--- INPUT DATA ---
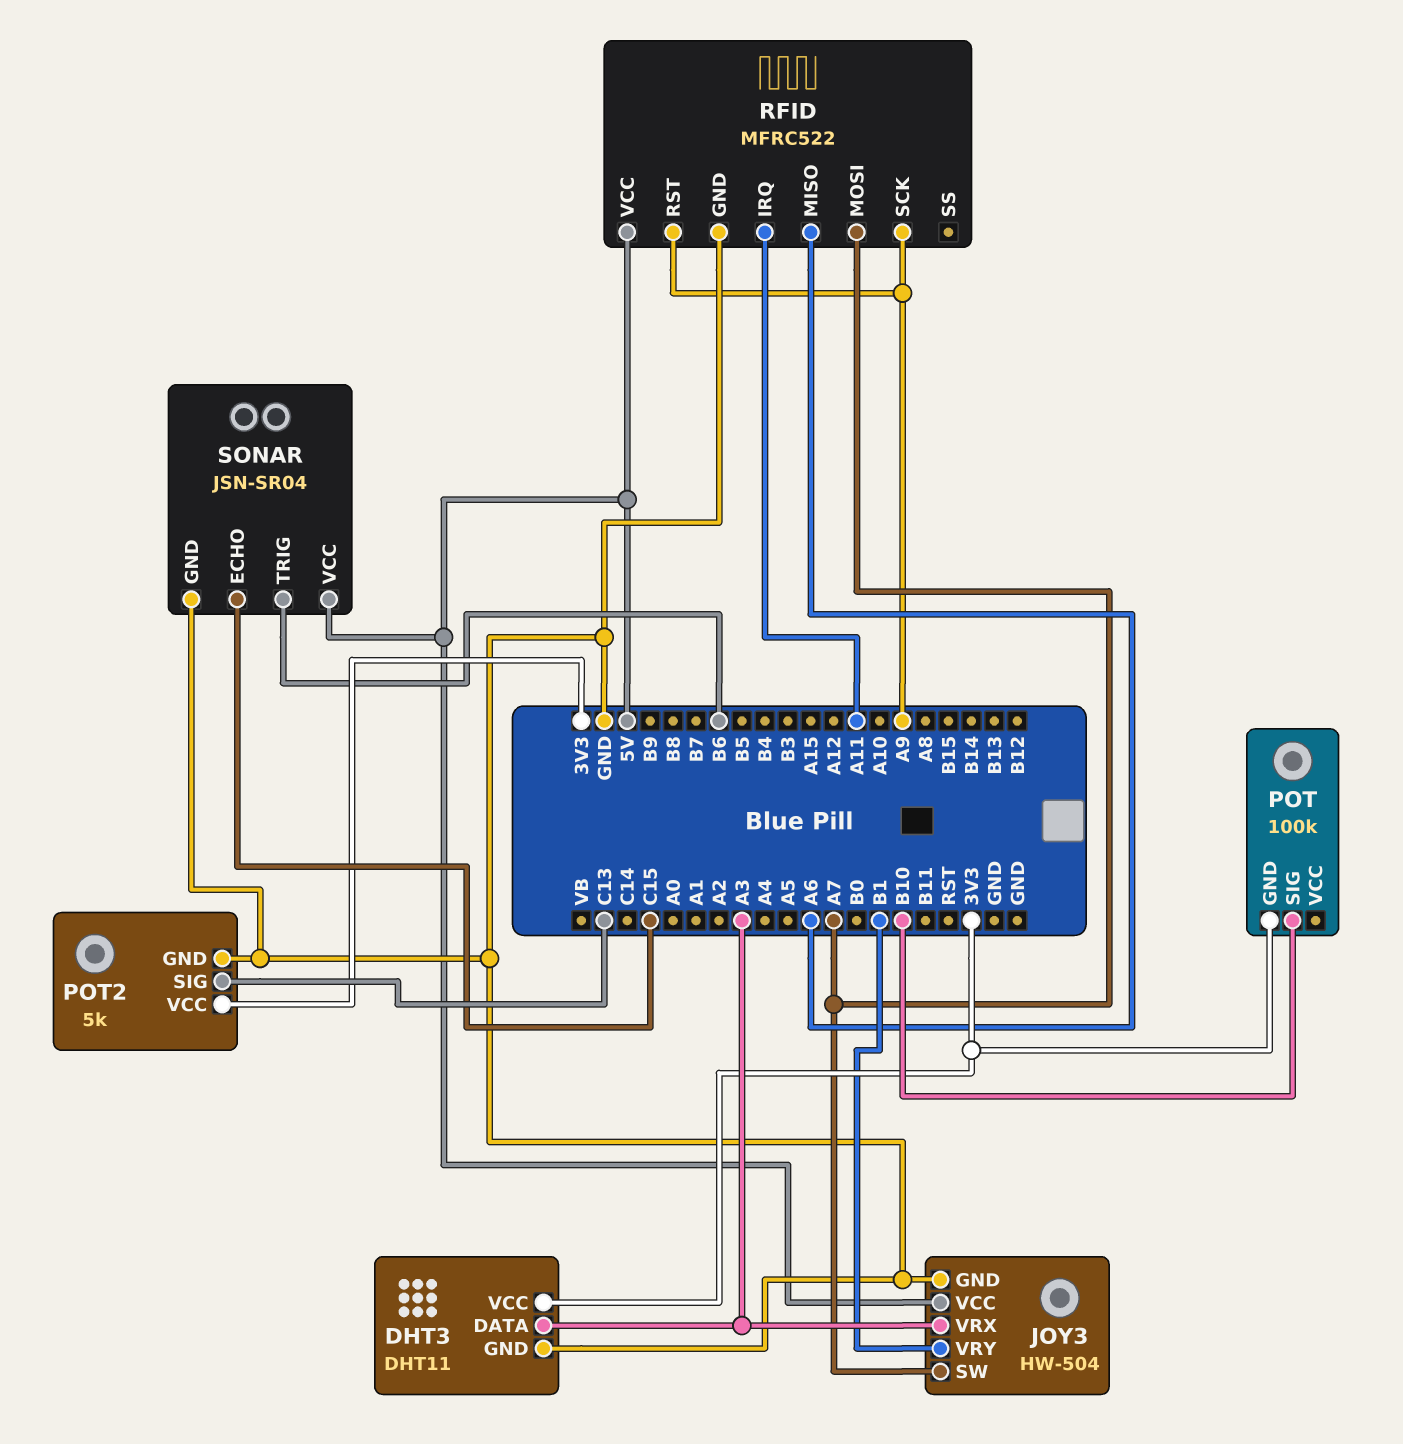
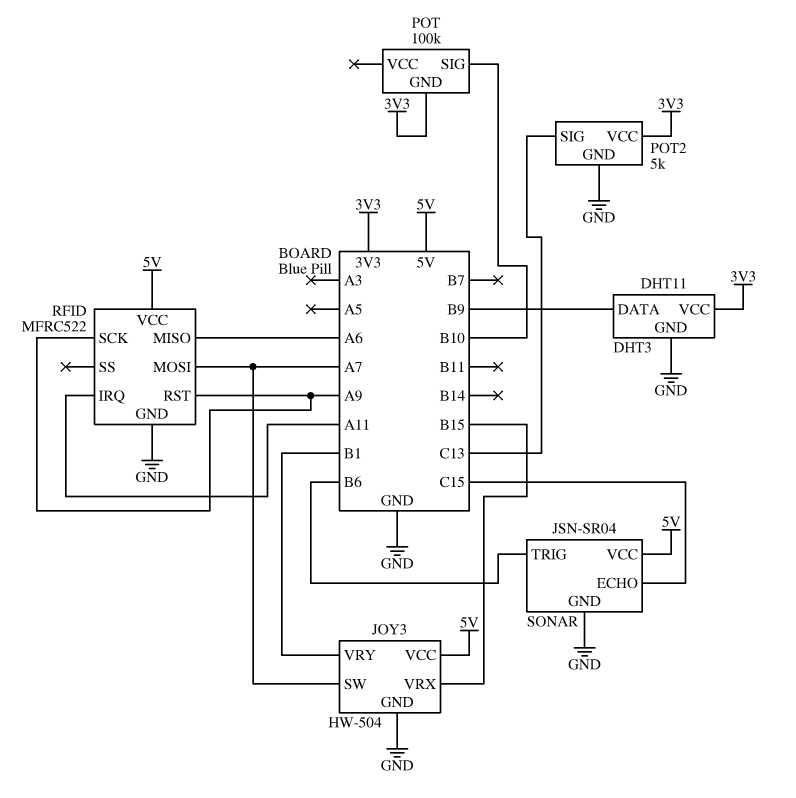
DHT3 pin DATA: A3 -> B9
JOY3 pin VRX: A3 -> B15

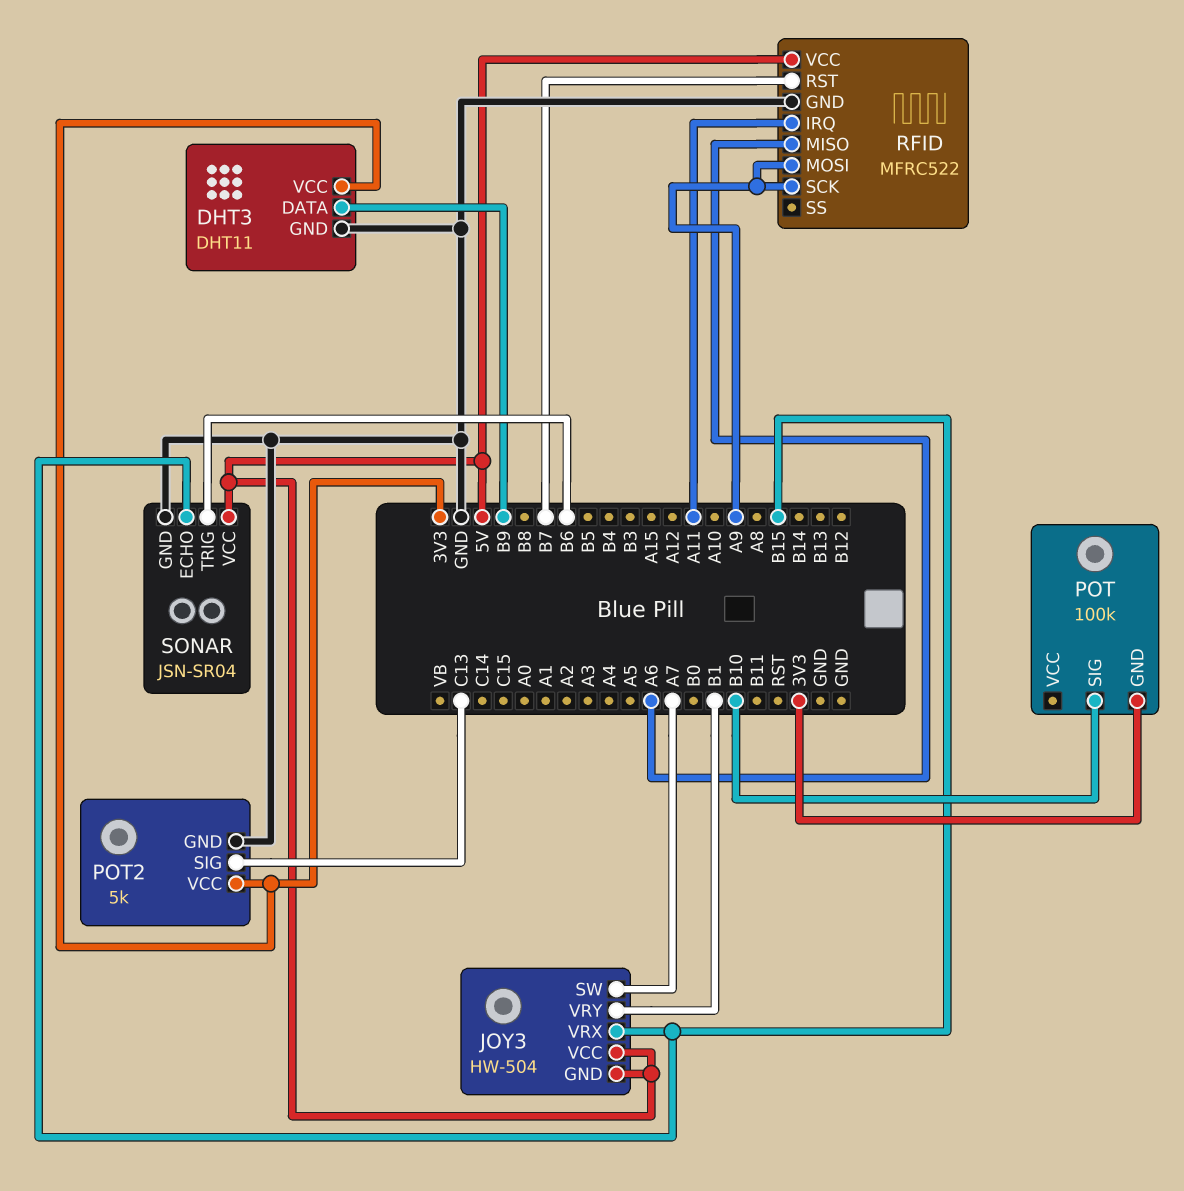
JOY3 pin GND: GND -> 5V
RFID pin MOSI: A7 -> A9
RFID pin RST: A9 -> B7
SONAR pin ECHO: C15 -> B15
---
[PROBLEM DESCRIPTION]
Please reproduce the entries above line by line, exactly, leaving out each image.

[RESPONSE BELOW]
DHT3 pin DATA: A3 -> B9
JOY3 pin VRX: A3 -> B15

JOY3 pin GND: GND -> 5V
RFID pin MOSI: A7 -> A9
RFID pin RST: A9 -> B7
SONAR pin ECHO: C15 -> B15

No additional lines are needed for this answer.